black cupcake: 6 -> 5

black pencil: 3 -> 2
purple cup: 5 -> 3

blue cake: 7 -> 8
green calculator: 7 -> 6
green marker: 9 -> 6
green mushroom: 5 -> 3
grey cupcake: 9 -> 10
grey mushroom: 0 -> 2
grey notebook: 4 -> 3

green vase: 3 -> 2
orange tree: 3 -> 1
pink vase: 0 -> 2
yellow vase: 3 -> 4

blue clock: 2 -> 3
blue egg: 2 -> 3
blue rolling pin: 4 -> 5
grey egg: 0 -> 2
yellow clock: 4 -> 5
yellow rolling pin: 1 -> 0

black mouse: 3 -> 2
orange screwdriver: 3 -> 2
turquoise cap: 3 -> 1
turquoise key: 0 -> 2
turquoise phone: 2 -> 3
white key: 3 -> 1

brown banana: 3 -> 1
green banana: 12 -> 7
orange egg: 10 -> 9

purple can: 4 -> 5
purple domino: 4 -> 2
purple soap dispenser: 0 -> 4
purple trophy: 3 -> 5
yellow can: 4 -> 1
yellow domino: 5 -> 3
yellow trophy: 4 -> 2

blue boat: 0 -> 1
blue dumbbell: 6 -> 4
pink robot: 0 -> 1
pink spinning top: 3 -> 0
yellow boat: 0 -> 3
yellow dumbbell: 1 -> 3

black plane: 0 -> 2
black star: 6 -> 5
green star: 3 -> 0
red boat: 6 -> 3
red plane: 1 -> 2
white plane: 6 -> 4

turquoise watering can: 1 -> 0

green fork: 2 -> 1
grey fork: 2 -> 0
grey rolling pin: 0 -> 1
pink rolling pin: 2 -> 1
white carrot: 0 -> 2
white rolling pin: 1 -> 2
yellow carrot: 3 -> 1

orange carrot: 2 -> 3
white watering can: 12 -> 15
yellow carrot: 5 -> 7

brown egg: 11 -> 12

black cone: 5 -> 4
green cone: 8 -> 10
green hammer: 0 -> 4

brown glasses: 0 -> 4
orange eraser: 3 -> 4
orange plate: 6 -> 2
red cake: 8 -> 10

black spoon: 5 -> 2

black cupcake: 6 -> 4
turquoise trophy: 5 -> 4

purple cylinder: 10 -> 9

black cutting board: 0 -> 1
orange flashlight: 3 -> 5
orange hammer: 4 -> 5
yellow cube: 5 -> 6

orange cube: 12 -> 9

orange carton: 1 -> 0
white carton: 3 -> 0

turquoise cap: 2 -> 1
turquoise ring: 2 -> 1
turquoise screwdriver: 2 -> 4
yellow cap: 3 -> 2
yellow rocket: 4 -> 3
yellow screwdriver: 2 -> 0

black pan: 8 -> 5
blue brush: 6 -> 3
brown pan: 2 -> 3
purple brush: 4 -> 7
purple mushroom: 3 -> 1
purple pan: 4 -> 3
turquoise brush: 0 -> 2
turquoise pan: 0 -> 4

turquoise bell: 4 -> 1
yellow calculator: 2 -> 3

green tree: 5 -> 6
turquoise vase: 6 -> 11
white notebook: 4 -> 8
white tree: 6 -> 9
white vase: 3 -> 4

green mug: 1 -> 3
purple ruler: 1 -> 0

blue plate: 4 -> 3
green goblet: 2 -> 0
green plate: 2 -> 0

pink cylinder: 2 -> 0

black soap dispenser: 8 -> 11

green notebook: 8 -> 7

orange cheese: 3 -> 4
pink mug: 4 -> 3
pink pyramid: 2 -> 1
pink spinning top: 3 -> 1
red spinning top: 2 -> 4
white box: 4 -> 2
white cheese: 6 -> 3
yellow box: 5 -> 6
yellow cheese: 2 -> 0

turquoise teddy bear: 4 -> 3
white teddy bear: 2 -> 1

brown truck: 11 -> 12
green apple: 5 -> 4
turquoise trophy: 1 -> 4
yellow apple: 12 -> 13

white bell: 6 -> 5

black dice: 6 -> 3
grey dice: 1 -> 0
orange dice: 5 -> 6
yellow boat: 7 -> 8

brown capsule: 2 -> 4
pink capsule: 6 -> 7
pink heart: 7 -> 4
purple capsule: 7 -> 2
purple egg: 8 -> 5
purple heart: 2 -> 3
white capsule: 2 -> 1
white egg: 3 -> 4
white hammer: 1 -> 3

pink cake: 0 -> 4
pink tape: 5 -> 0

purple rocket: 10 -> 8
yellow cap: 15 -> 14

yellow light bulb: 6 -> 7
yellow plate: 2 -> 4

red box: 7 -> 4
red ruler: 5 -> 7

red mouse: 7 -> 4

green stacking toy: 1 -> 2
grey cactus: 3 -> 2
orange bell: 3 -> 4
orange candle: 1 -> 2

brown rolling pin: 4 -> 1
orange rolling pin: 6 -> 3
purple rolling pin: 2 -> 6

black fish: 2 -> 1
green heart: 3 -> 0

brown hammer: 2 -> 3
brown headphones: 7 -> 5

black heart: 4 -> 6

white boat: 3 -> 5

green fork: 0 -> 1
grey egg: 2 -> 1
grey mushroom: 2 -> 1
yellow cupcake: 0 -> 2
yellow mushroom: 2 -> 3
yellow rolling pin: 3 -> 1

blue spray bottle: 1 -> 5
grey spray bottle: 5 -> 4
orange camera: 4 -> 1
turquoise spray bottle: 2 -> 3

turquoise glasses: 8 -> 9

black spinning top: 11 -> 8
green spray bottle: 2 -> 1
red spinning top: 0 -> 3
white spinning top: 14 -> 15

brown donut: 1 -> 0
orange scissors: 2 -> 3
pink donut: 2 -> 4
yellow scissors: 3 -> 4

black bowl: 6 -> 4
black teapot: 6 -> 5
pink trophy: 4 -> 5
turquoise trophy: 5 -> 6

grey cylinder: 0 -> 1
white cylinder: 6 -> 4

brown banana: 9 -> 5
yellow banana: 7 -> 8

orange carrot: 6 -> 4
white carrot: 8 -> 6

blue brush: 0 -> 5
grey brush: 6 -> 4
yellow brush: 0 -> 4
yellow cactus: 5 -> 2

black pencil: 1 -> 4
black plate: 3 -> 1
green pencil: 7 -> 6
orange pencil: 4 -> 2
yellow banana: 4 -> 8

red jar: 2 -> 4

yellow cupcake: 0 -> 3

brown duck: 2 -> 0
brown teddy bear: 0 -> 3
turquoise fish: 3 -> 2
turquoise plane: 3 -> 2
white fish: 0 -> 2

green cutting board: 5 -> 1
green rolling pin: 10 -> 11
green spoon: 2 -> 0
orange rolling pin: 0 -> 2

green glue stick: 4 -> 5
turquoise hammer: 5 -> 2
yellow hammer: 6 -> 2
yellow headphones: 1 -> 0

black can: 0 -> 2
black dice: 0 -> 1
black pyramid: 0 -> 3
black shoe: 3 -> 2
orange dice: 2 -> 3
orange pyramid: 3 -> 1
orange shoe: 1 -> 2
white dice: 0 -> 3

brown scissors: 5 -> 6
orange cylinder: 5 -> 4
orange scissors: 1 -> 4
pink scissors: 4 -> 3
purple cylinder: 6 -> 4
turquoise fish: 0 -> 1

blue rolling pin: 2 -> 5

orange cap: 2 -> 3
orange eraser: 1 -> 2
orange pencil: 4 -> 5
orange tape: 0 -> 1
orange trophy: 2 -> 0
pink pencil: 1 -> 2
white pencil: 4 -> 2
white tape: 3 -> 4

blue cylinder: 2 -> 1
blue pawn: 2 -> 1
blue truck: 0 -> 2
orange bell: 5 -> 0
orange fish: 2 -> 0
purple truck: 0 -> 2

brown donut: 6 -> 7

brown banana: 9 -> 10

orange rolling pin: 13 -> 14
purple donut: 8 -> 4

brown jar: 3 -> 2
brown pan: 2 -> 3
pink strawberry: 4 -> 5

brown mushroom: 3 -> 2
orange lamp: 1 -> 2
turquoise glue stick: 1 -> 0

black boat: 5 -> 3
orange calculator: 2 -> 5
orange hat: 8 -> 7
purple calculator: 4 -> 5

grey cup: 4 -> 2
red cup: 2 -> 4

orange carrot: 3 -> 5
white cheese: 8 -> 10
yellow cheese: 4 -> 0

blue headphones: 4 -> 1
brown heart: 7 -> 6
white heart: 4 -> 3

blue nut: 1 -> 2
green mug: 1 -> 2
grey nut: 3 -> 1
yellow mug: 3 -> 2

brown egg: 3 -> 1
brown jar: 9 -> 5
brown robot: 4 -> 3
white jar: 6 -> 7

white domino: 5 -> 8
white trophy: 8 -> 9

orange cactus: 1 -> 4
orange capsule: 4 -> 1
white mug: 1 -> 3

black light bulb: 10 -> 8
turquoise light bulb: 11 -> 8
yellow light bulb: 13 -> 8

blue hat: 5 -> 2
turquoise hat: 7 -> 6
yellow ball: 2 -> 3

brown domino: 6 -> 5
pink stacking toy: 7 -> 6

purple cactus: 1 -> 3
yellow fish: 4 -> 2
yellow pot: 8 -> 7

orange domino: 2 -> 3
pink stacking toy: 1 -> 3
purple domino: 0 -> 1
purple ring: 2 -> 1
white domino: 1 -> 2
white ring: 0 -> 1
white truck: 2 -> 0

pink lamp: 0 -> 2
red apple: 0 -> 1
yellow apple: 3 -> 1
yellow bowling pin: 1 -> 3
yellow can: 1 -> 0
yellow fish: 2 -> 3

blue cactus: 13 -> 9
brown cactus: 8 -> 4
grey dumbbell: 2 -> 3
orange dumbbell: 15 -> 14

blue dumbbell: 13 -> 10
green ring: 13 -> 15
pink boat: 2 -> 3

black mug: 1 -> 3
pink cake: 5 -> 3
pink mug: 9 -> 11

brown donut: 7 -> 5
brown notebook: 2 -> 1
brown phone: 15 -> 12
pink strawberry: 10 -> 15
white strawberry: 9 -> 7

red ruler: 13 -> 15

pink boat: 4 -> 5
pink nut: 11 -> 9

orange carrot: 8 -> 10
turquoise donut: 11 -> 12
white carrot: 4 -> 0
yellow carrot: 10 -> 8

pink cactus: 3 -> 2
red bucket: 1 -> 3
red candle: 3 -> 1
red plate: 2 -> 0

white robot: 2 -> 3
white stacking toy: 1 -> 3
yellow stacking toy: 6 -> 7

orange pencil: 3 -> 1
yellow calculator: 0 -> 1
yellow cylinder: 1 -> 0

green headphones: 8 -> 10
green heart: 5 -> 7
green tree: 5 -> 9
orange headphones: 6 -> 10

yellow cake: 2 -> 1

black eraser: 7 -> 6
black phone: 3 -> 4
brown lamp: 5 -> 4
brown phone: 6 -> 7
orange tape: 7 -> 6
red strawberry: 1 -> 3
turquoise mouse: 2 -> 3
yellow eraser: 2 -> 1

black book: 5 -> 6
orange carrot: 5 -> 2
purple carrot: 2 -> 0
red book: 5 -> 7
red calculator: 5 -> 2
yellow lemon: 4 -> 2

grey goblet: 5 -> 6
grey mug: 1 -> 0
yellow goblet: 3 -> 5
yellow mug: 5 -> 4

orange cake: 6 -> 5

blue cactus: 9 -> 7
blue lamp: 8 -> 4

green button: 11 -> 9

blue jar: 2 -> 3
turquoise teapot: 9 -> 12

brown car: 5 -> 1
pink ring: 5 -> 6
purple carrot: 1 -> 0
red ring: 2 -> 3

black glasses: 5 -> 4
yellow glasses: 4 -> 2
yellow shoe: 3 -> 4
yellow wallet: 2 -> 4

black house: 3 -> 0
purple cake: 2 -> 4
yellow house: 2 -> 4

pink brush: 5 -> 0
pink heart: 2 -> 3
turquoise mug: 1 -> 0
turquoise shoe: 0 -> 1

_ _ _

▶ [ACTION ITEM]: Read the data above. Pull out each line in which the string "trophy" appears.

▶ [ANSWER FOR THE TASK]:
purple trophy: 3 -> 5
yellow trophy: 4 -> 2
turquoise trophy: 5 -> 4
turquoise trophy: 1 -> 4
pink trophy: 4 -> 5
turquoise trophy: 5 -> 6
orange trophy: 2 -> 0
white trophy: 8 -> 9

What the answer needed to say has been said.